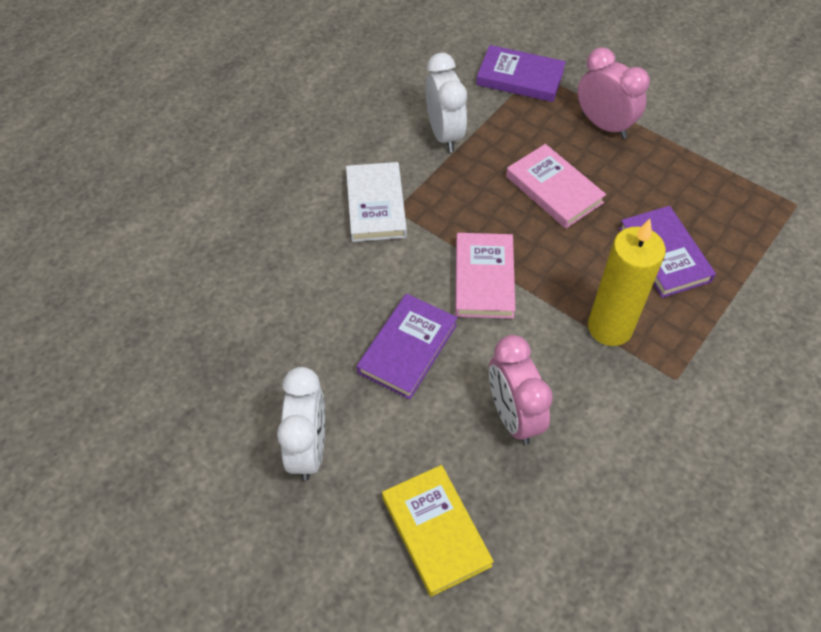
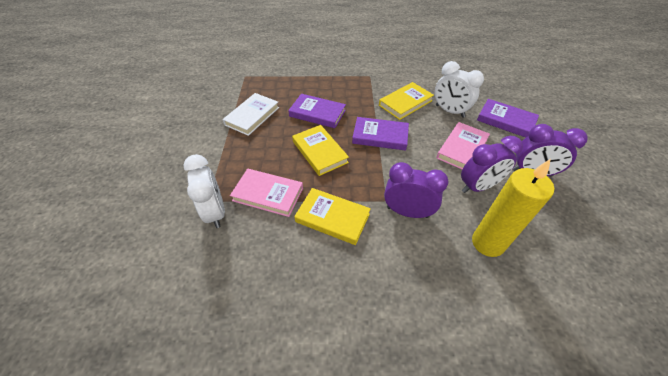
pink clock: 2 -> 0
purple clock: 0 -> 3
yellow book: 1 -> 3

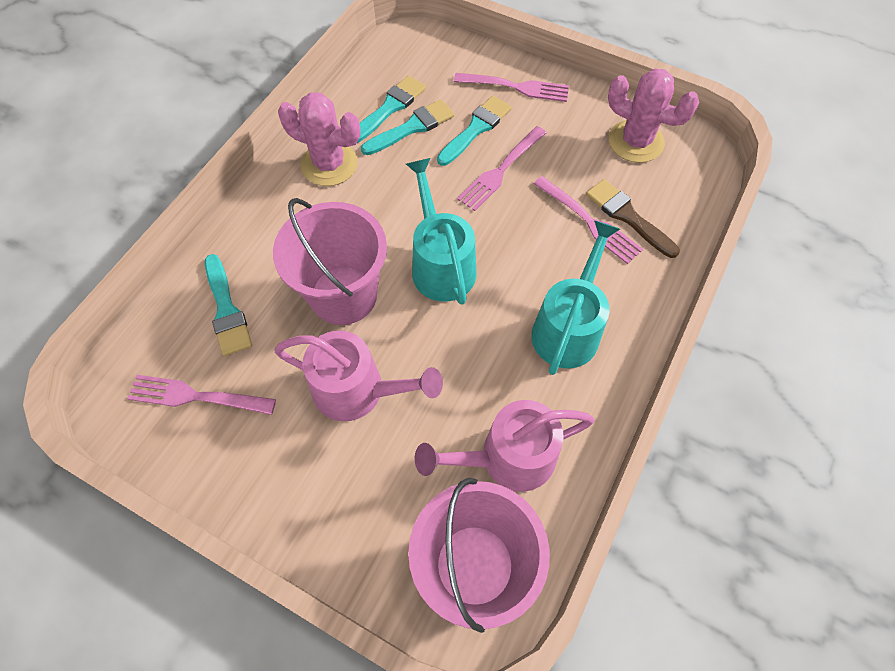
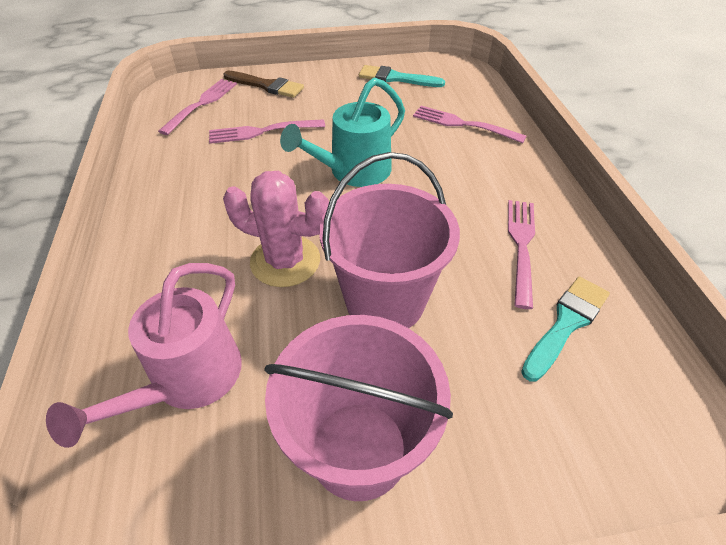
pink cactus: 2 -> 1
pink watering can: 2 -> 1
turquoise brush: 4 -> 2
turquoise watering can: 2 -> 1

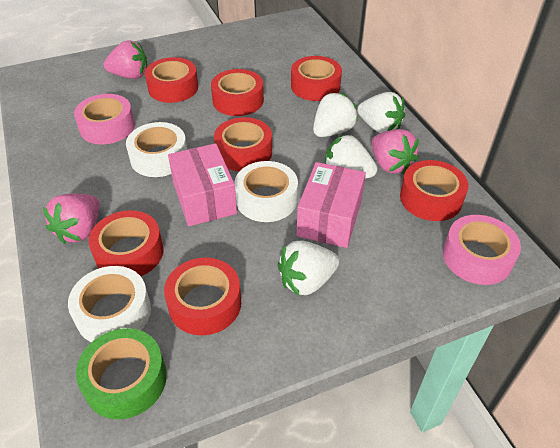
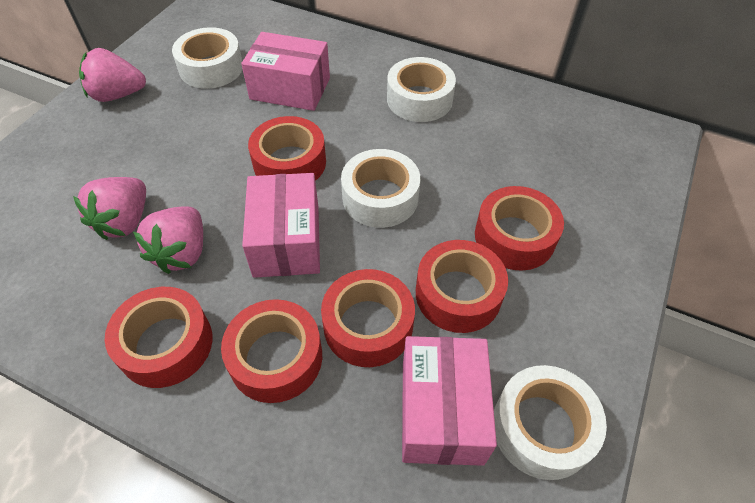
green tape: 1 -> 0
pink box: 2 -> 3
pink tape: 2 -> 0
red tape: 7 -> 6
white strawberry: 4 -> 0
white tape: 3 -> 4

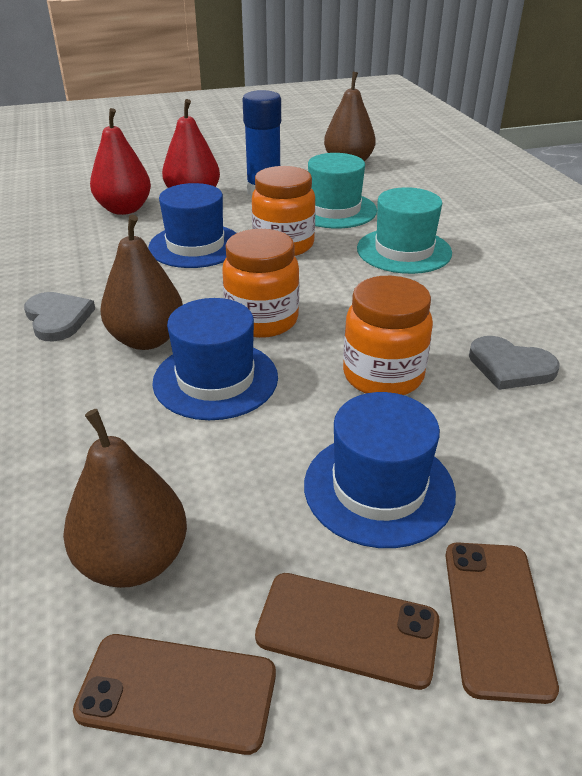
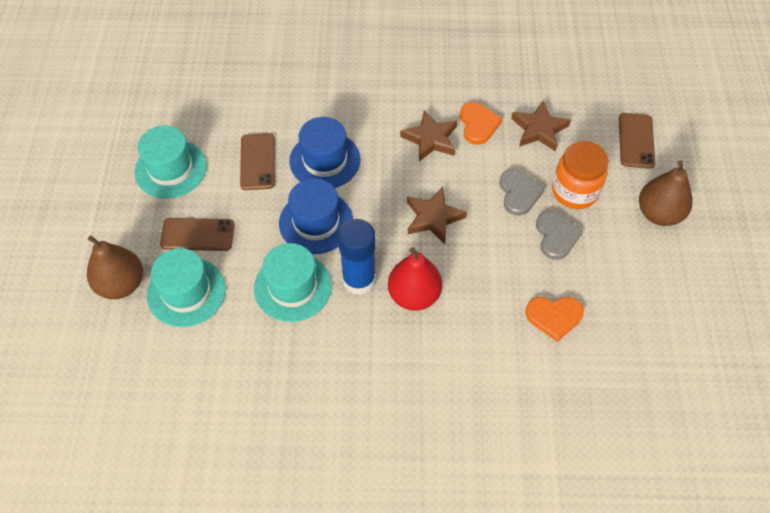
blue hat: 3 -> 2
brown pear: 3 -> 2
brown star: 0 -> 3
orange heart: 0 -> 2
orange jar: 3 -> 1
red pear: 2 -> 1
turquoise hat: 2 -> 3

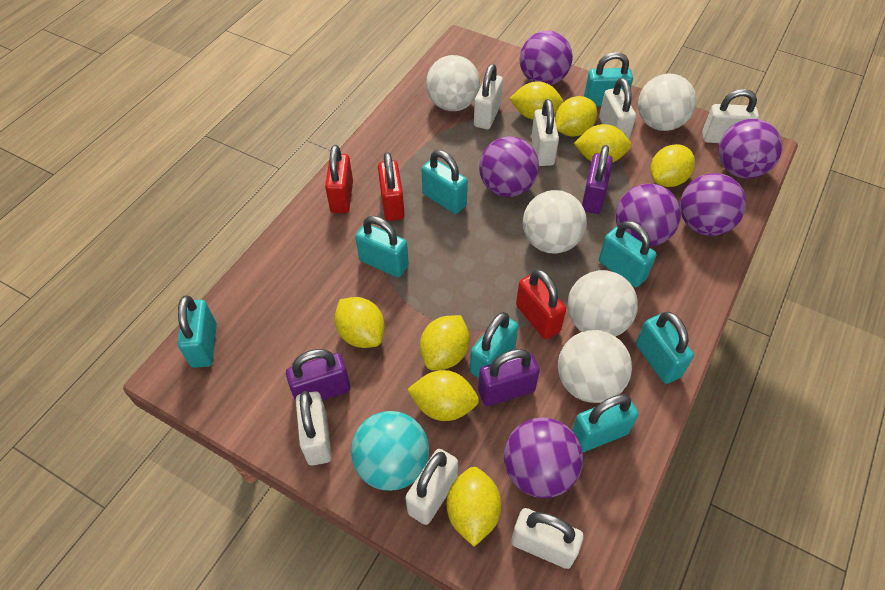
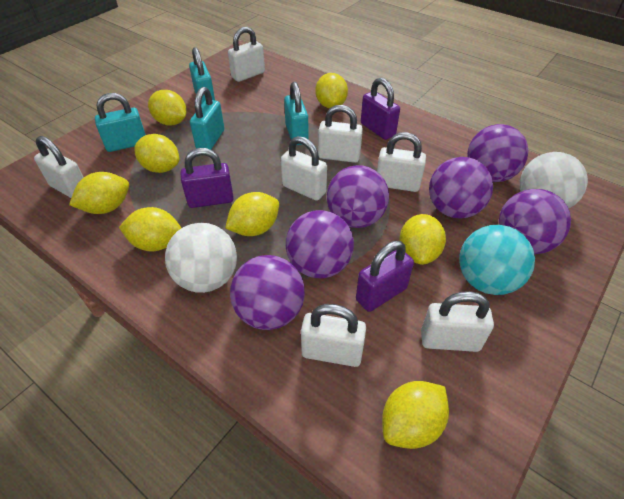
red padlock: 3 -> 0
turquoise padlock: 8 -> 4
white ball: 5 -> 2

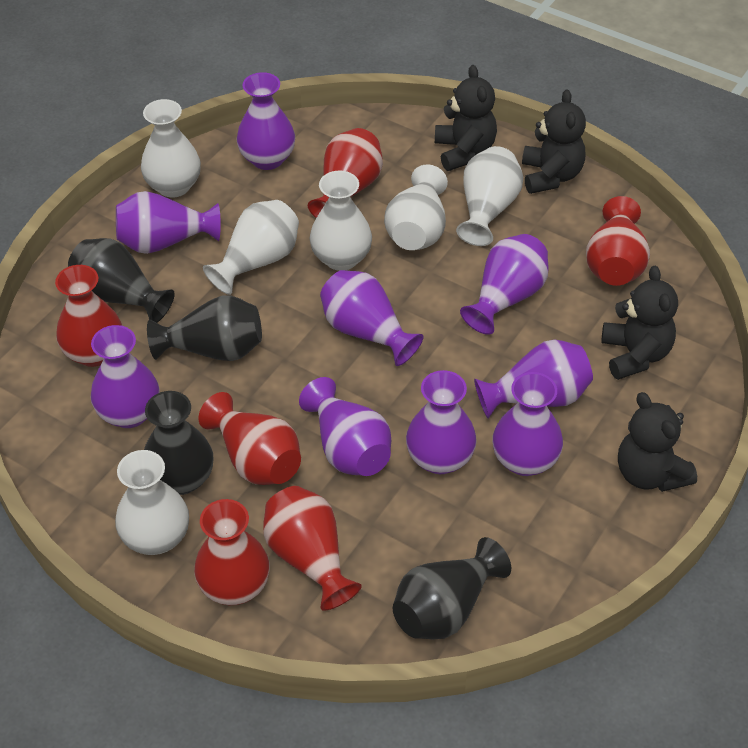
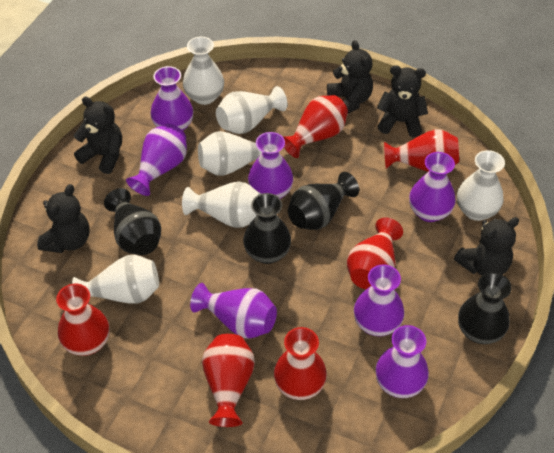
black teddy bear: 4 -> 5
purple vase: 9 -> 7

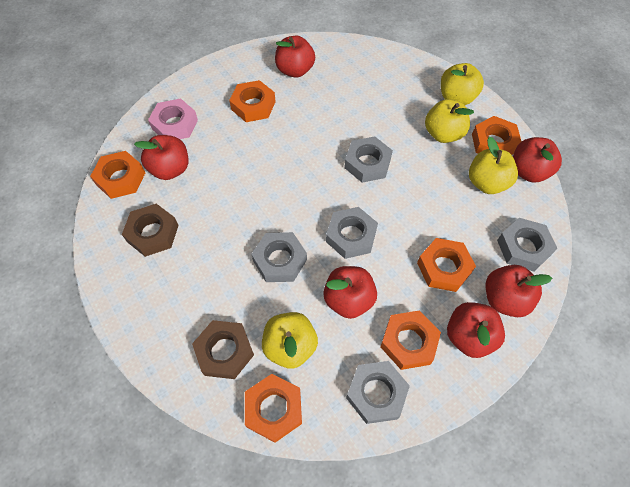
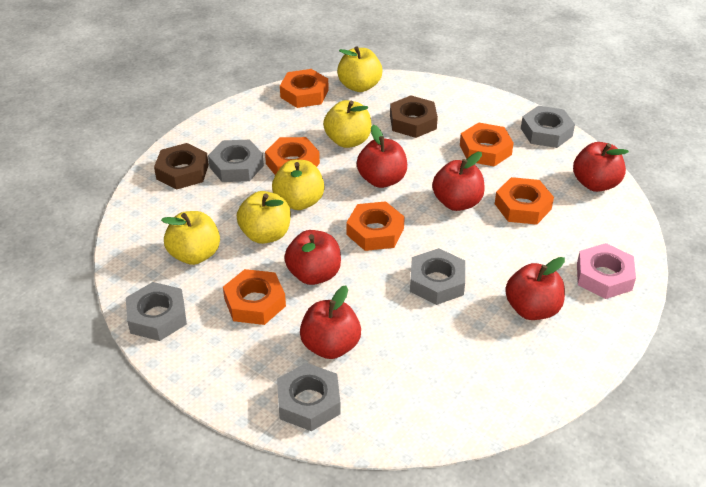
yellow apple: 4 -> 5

:: Work task ::
Find the line containing "red pear: 2 -> 1" in the listing above. Restate it and every line after it, word for word, through the final line, leaving out the pictures.

:: Answer to this task ::
red pear: 2 -> 1
turquoise hat: 2 -> 3

red padlock: 3 -> 0
turquoise padlock: 8 -> 4
white ball: 5 -> 2

black teddy bear: 4 -> 5
purple vase: 9 -> 7

yellow apple: 4 -> 5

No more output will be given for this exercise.